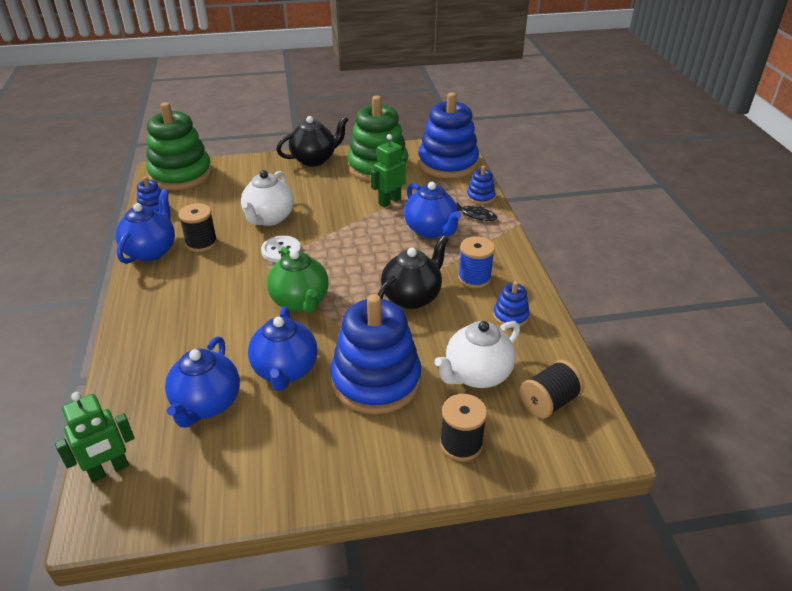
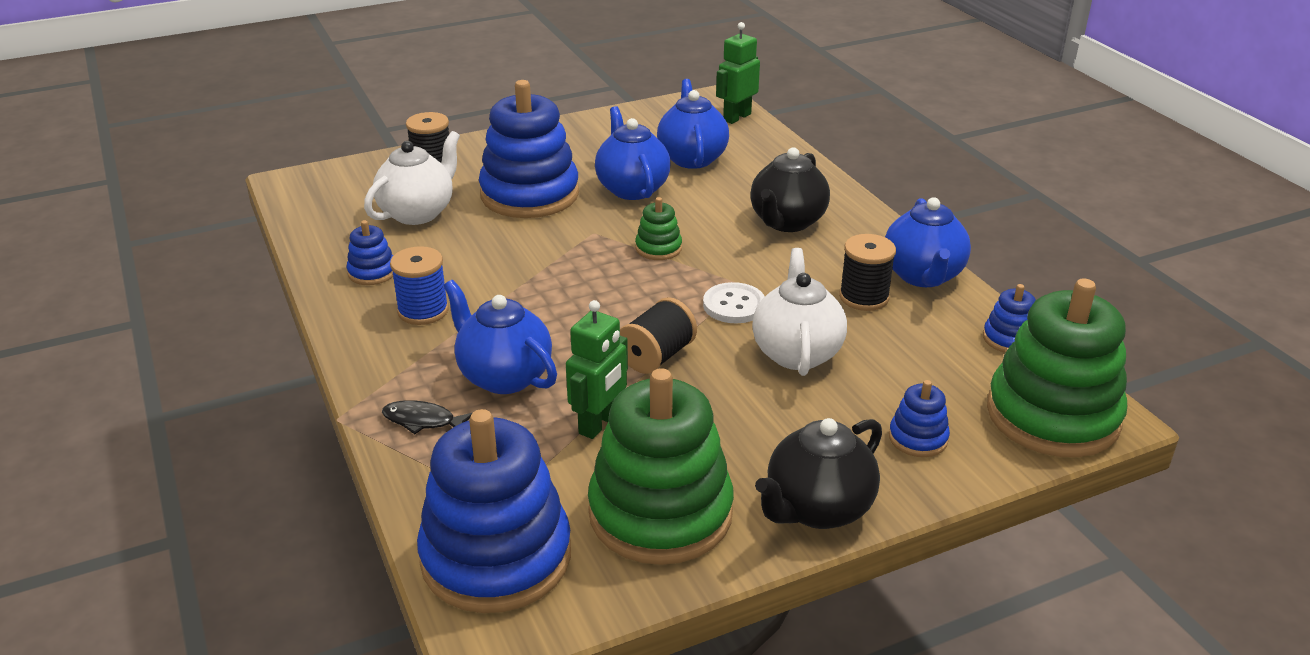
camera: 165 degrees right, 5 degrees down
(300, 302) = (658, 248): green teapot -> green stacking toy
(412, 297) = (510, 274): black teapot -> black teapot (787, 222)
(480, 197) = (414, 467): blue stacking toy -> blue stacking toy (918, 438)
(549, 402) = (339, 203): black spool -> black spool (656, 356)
______________________________
• _TASK STATEMENT_
The answer consists only of the lines from the one containing "(480, 197) = (414, 467): blue" to the end of the records, each written out exactly.

• _RESULT BELOW_
(480, 197) = (414, 467): blue stacking toy -> blue stacking toy (918, 438)
(549, 402) = (339, 203): black spool -> black spool (656, 356)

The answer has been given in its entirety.